(TASK BRIEF): Restate word for word the lines of the entries below, starting with the line that holds "none -> orange phone <541, 366>" and ending with the line that holds "none -> brown cupcake <912, 213>", and no others.

(DATA RECORDS):
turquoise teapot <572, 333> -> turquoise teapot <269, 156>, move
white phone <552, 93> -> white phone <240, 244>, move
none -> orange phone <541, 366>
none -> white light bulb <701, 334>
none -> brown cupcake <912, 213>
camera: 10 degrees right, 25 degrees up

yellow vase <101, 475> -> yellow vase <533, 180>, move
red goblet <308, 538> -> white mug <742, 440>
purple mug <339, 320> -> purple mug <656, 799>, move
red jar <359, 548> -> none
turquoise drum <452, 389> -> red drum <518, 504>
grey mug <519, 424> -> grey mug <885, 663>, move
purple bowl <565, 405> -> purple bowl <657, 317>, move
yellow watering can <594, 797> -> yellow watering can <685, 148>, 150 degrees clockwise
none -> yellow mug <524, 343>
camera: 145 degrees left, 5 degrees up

...

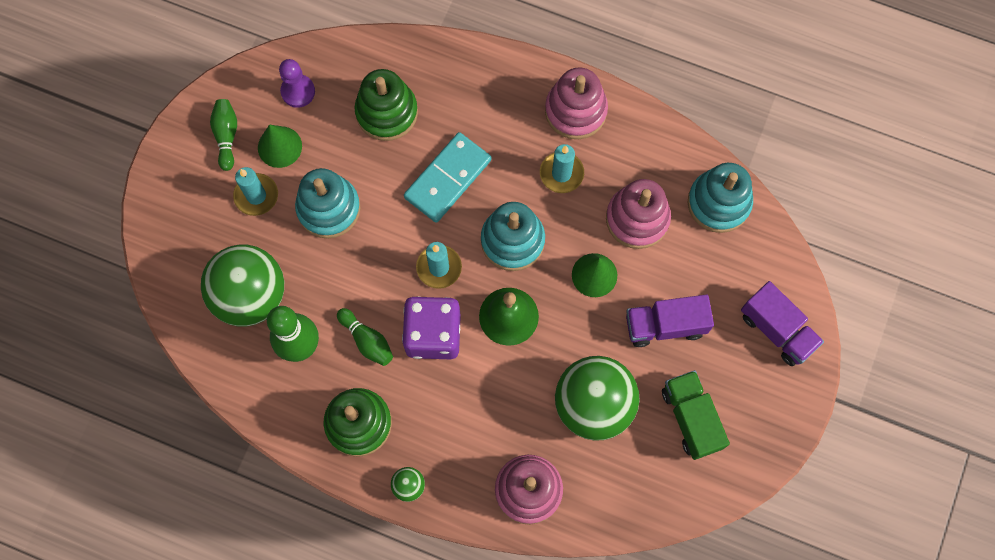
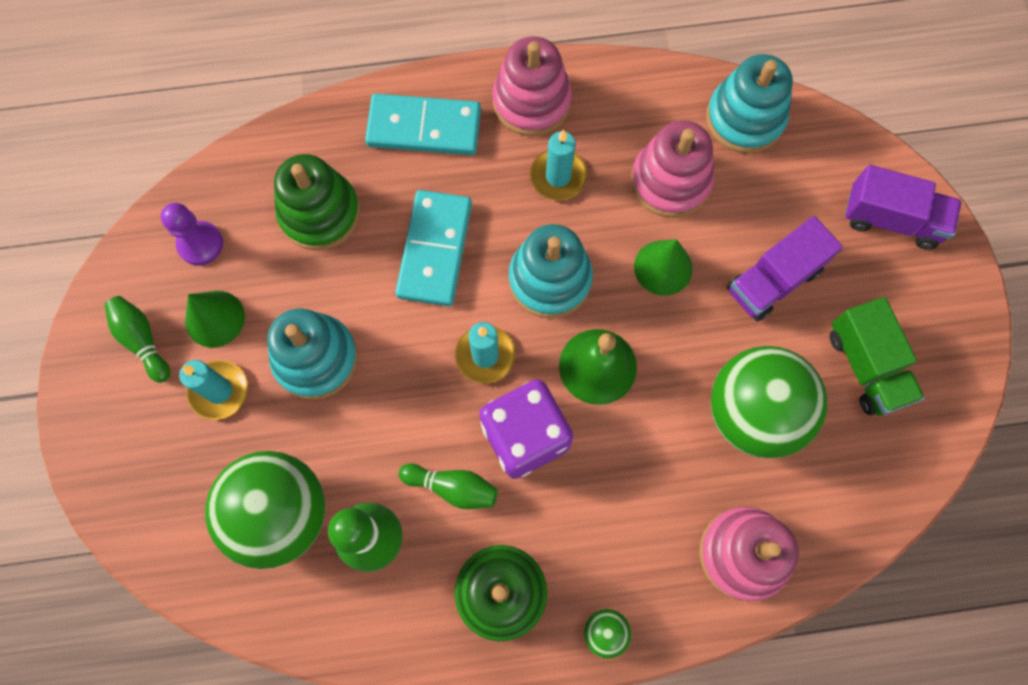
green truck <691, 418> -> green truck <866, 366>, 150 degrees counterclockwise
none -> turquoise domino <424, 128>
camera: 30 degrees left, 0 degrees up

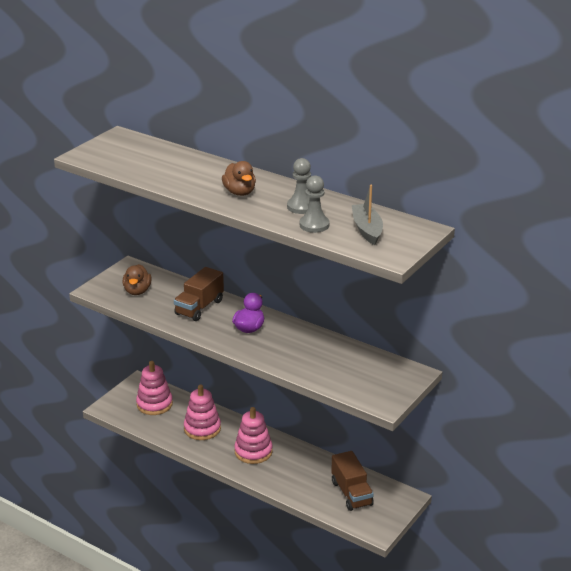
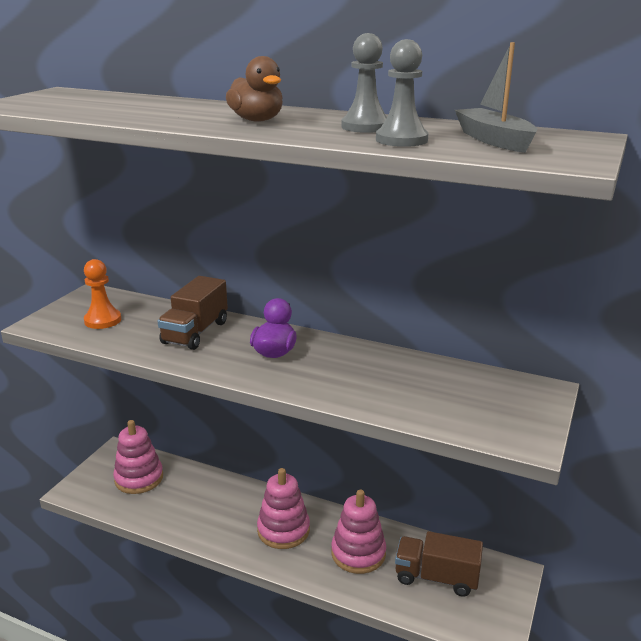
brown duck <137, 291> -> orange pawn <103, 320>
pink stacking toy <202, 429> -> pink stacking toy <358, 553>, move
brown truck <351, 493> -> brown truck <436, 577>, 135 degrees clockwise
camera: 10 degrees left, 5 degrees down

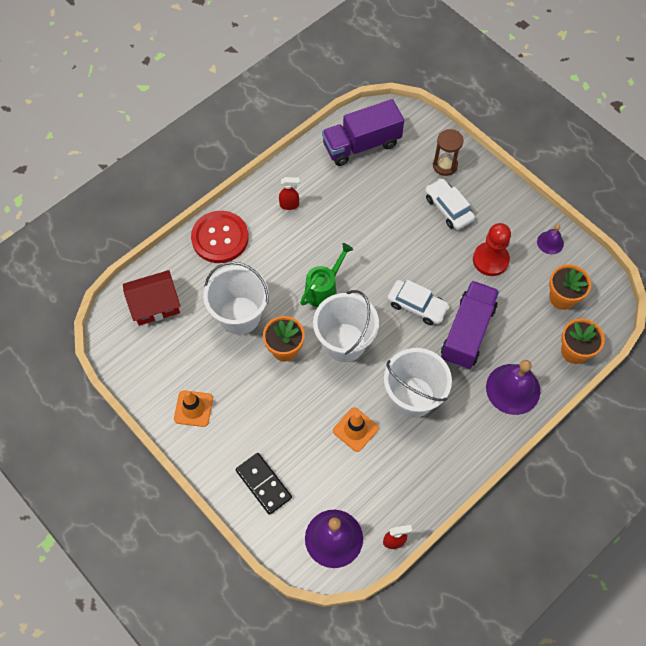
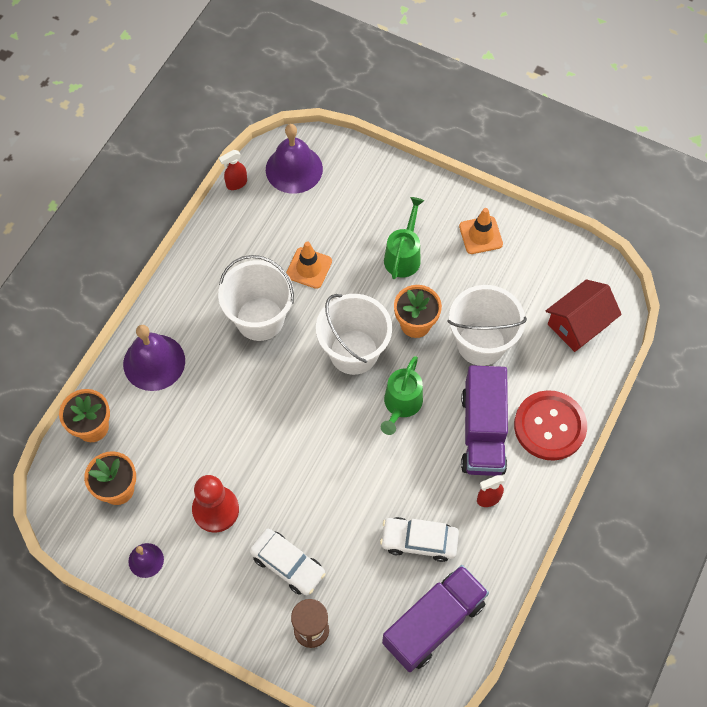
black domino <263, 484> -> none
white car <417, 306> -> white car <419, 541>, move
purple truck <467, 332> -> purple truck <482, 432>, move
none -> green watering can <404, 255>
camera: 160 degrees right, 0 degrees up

(EXERCISE OUTPUT):
none -> orange phone <541, 366>
none -> white light bulb <701, 334>
none -> brown cupcake <912, 213>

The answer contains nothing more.